Scene comparison data:
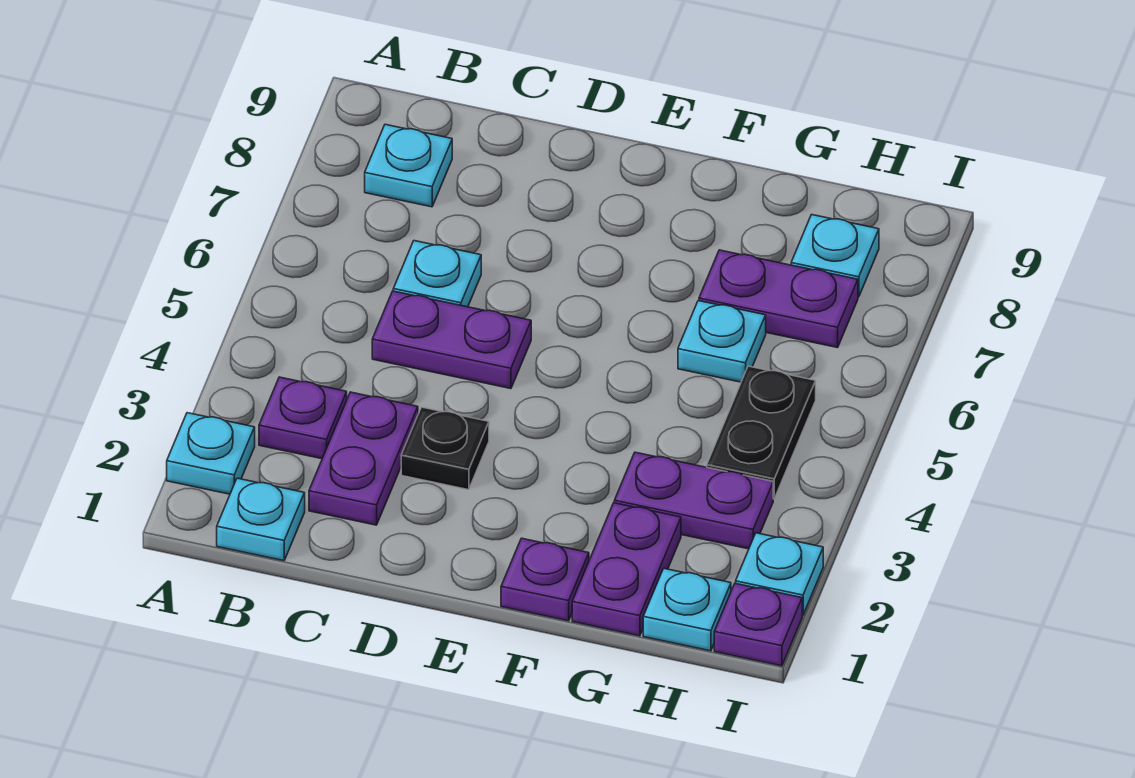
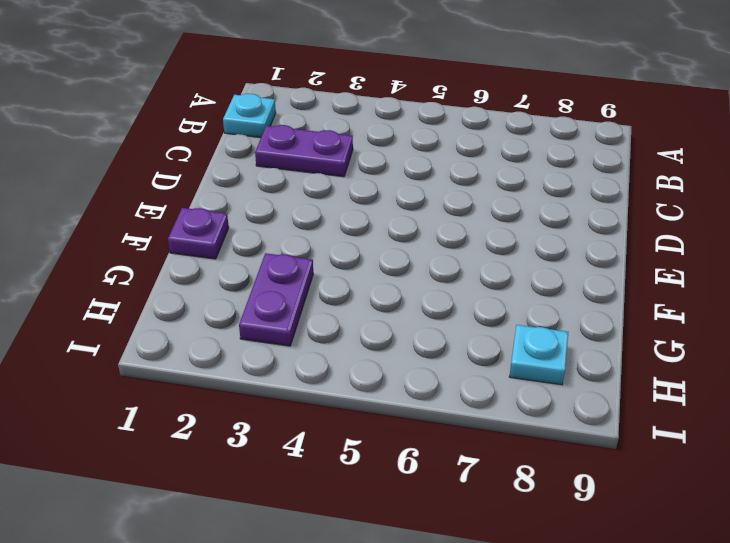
none -> cyan plate A2 level 1
none -> purple plate B3 level 1
none -> cyan plate B8 level 1

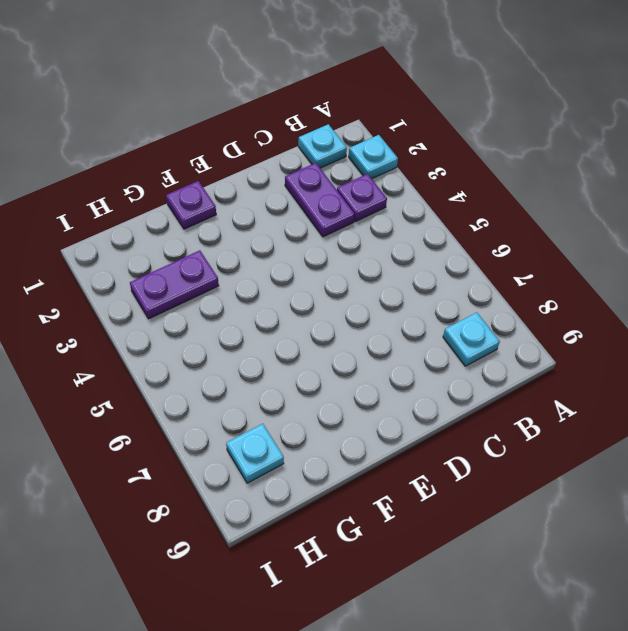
none -> purple plate C5:D5 level 1
none -> cyan plate C6 level 1
none -> black plate D3 level 1

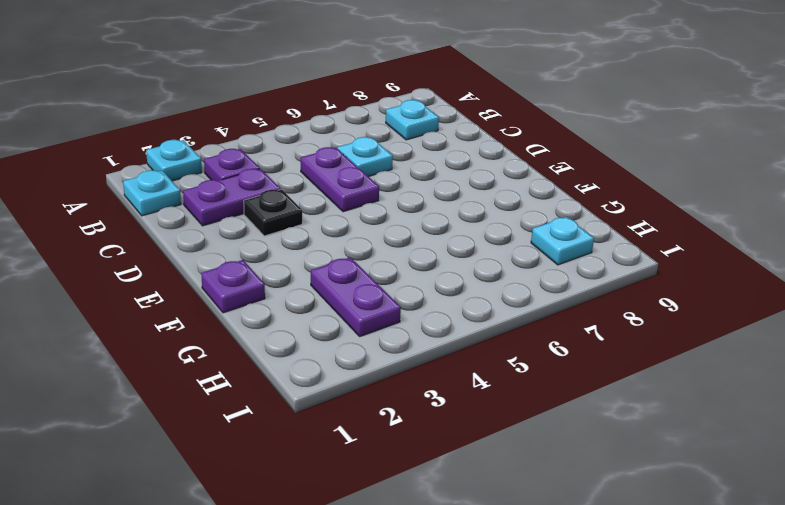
none -> purple plate G1:G2 level 1
none -> cyan plate G6 level 1
none -> purple plate G7:H7 level 1

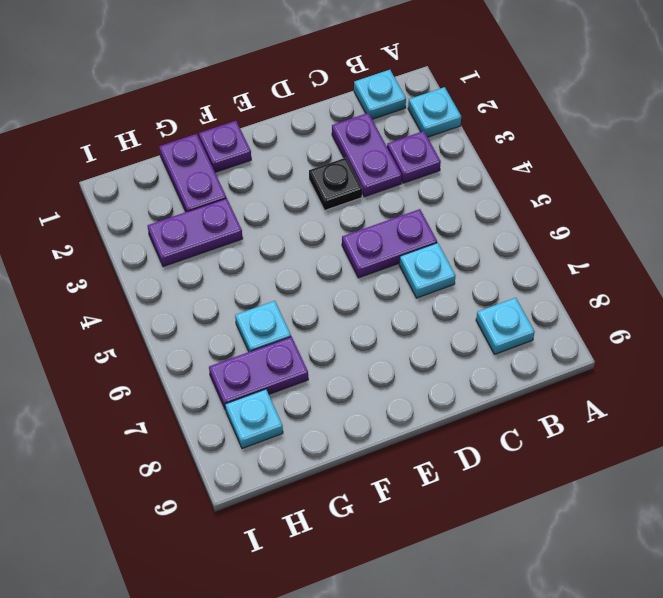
none -> cyan plate H1 level 1
none -> black plate H4:H5 level 1
none -> purple plate I1 level 1

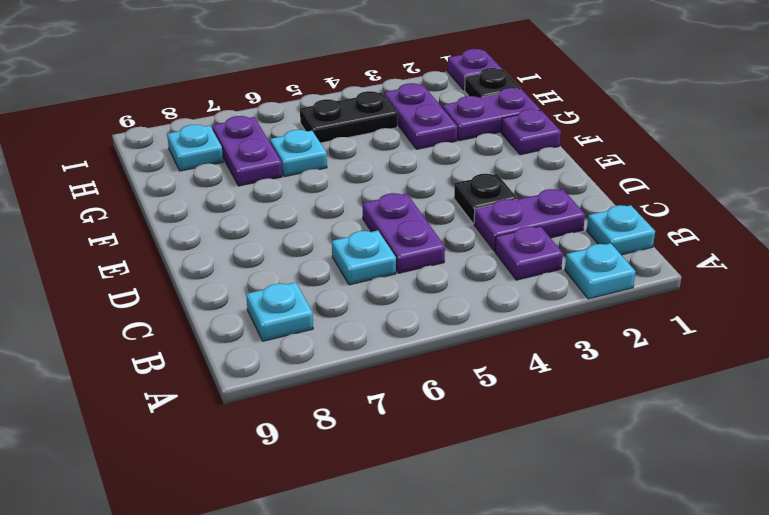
black plate H1 level 1 -> cyan plate H1 level 1
none -> cyan plate I2 level 1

* **What is being asked**:
Please print the entries exactly as they stand. Images are not part of the copy.

* **Answer for this exercise**:
none -> cyan plate A2 level 1
none -> purple plate B3 level 1
none -> cyan plate B8 level 1

none -> purple plate C5:D5 level 1
none -> cyan plate C6 level 1
none -> black plate D3 level 1

none -> purple plate G1:G2 level 1
none -> cyan plate G6 level 1
none -> purple plate G7:H7 level 1

none -> cyan plate H1 level 1
none -> black plate H4:H5 level 1
none -> purple plate I1 level 1

black plate H1 level 1 -> cyan plate H1 level 1
none -> cyan plate I2 level 1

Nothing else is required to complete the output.